WHAT TO WORK ON: Each entry must come back word for word; drop the images as you go.

INPUT RECORDS:

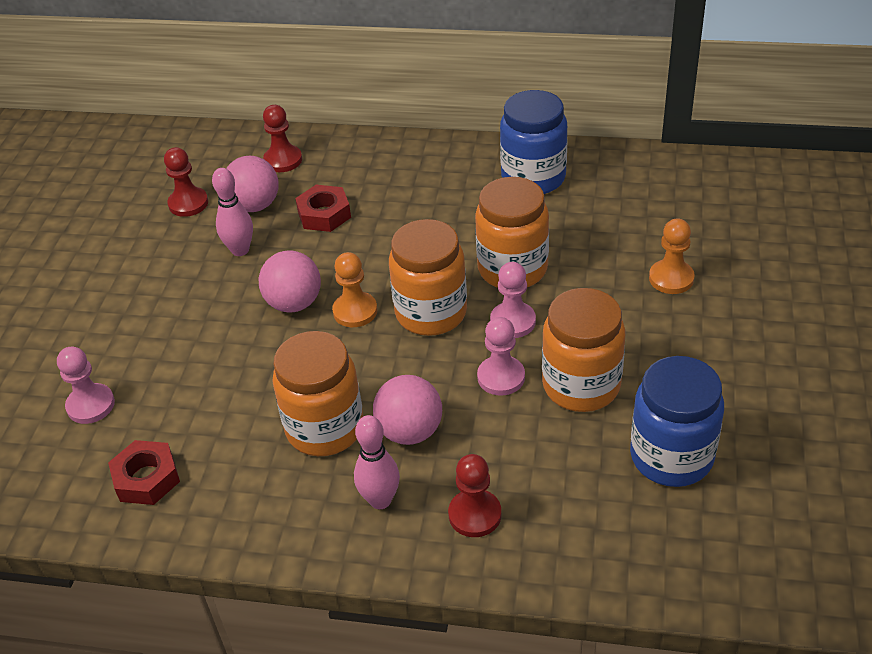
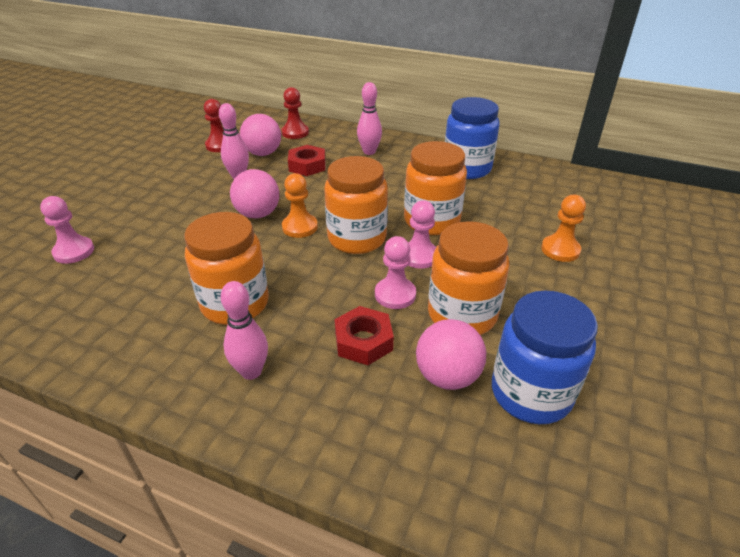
camera: 10 degrees right, 5 degrees down
(146, 478) = (77, 311): red nut -> red nut (363, 341)
(397, 174) = (369, 152): none -> pink bowling pin
(410, 431) = (302, 320): pink ball -> pink ball (447, 376)
(475, 515) = (328, 404): red pawn -> none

RESPONSE TO THIS EXERCISE:
camera: 10 degrees right, 5 degrees down
(146, 478) = (77, 311): red nut -> red nut (363, 341)
(397, 174) = (369, 152): none -> pink bowling pin
(410, 431) = (302, 320): pink ball -> pink ball (447, 376)
(475, 515) = (328, 404): red pawn -> none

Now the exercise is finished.